Task: Omit each picture as you copy the entries exactly.

Material for this task:

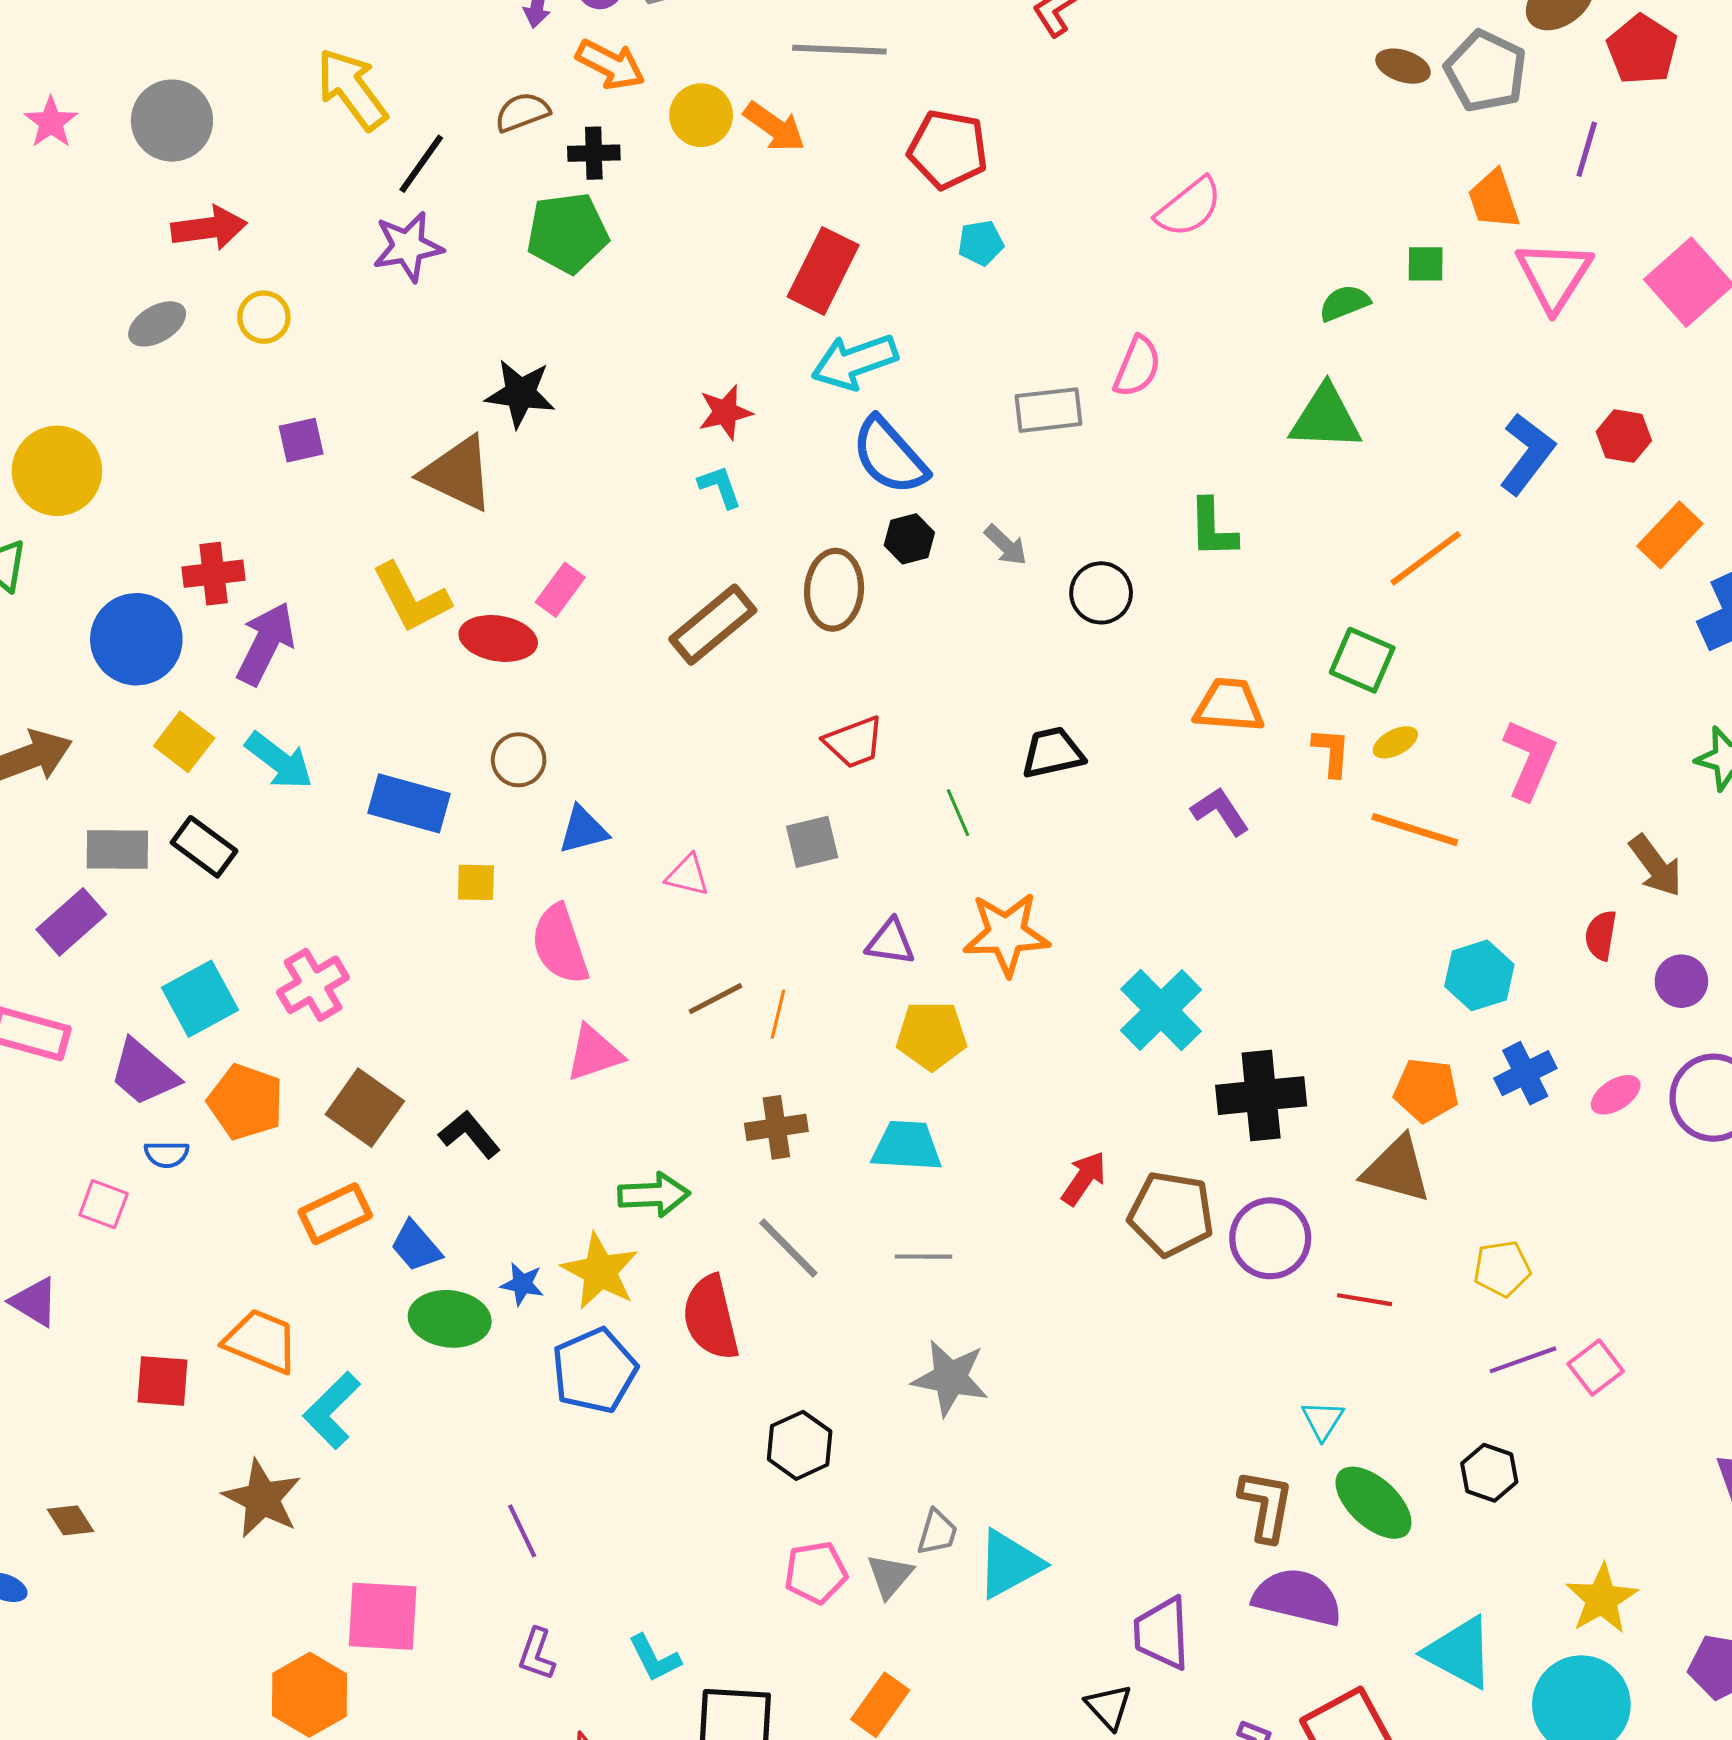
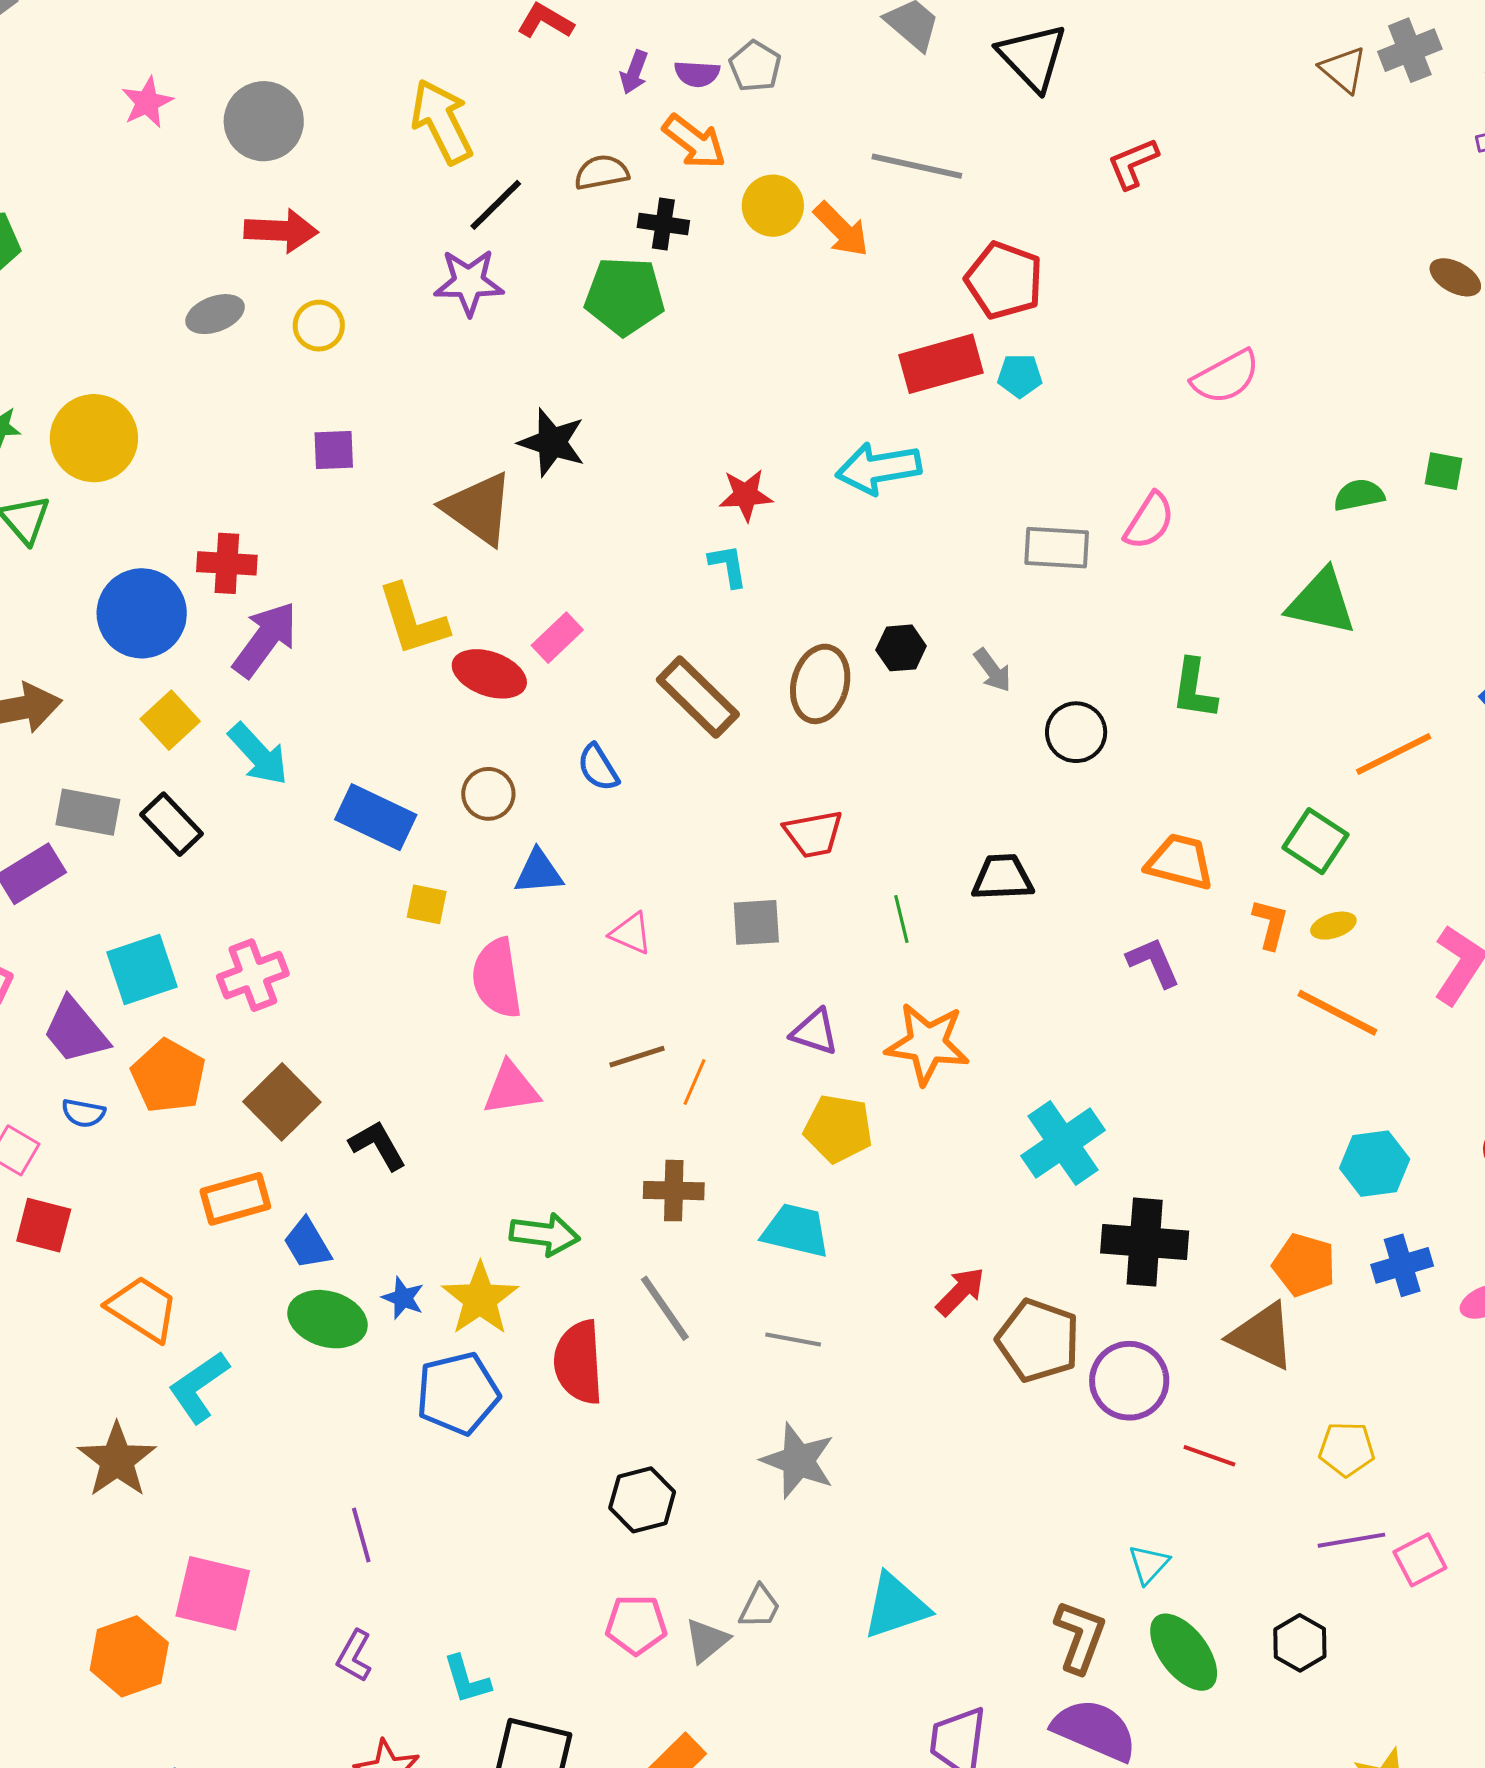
red rectangle: (823, 271) -> (941, 364), moved, turned 38
blue semicircle: (890, 456) -> (598, 768), moved, size x0.6
brown rectangle: (713, 625) -> (698, 697), turned 74
red square: (162, 1381) -> (44, 1225), moved
cyan triangle: (1009, 1564) -> (896, 1606), moved

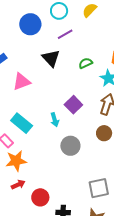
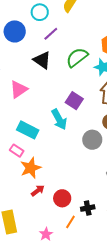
green semicircle: (86, 63) -> (77, 57), size x1.6
cyan arrow: (55, 120) -> (59, 119), size x1.5
gray circle: (70, 146) -> (92, 140), moved

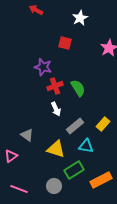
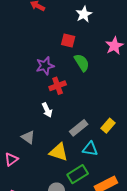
purple star: (43, 67) -> (45, 66), turned -30
green semicircle: (78, 88) -> (82, 63), moved
white arrow: (56, 109) -> (47, 110), moved

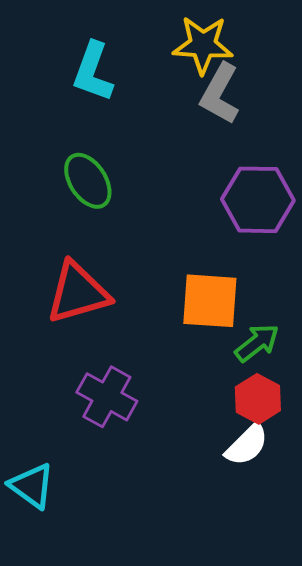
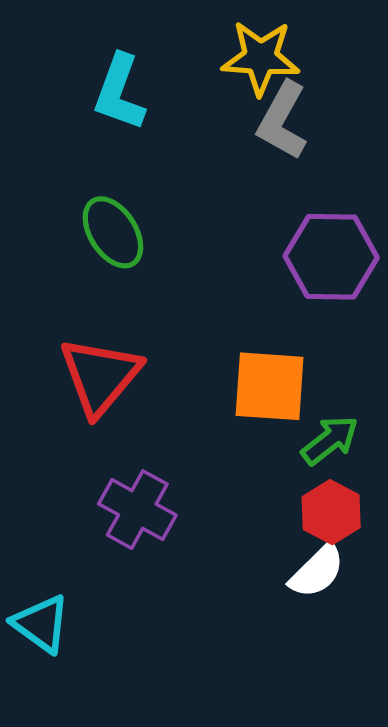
red triangle: (78, 293) -> (100, 376), turned -34

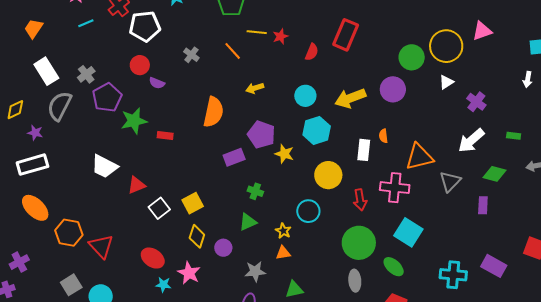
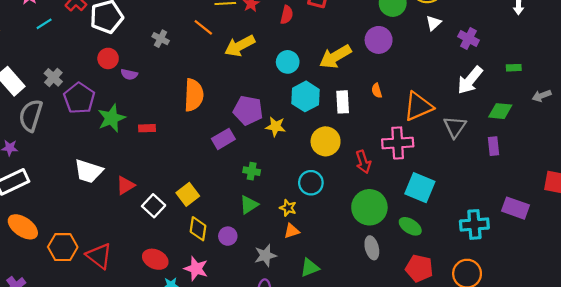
yellow arrow: (255, 88) -> (240, 46), moved, size x1.6
white rectangle: (364, 150) -> (343, 102), moved

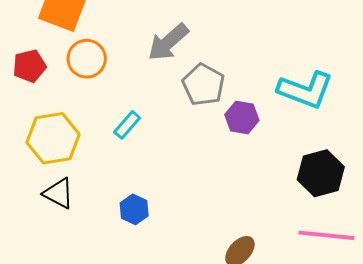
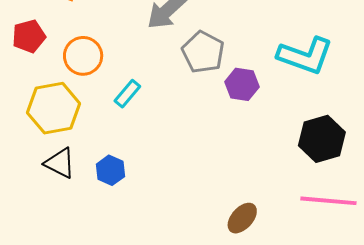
orange circle: (87, 59) -> (83, 56), moved
blue hexagon: (134, 209) -> (110, 170), moved

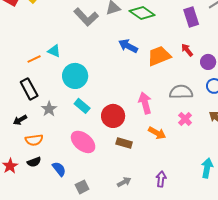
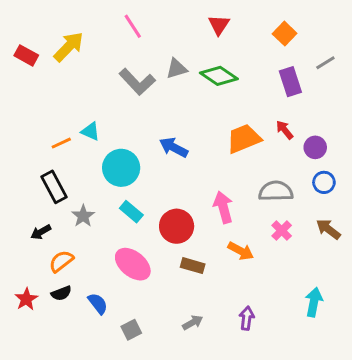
blue arrow: (128, 46) -> (174, 147), moved
orange semicircle: (34, 140) -> (61, 261), turned 150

Output of the exercise:
red rectangle: (823, 271) -> (941, 364), moved, turned 38
blue semicircle: (890, 456) -> (598, 768), moved, size x0.6
brown rectangle: (713, 625) -> (698, 697), turned 74
red square: (162, 1381) -> (44, 1225), moved
cyan triangle: (1009, 1564) -> (896, 1606), moved

green semicircle: (86, 63) -> (77, 57), size x1.6
cyan arrow: (55, 120) -> (59, 119), size x1.5
gray circle: (70, 146) -> (92, 140), moved

purple star: (43, 67) -> (45, 66), turned -30
green semicircle: (78, 88) -> (82, 63), moved
white arrow: (56, 109) -> (47, 110), moved

red triangle: (78, 293) -> (100, 376), turned -34

yellow arrow: (255, 88) -> (240, 46), moved, size x1.6
white rectangle: (364, 150) -> (343, 102), moved

orange circle: (87, 59) -> (83, 56), moved
blue hexagon: (134, 209) -> (110, 170), moved

blue arrow: (128, 46) -> (174, 147), moved
orange semicircle: (34, 140) -> (61, 261), turned 150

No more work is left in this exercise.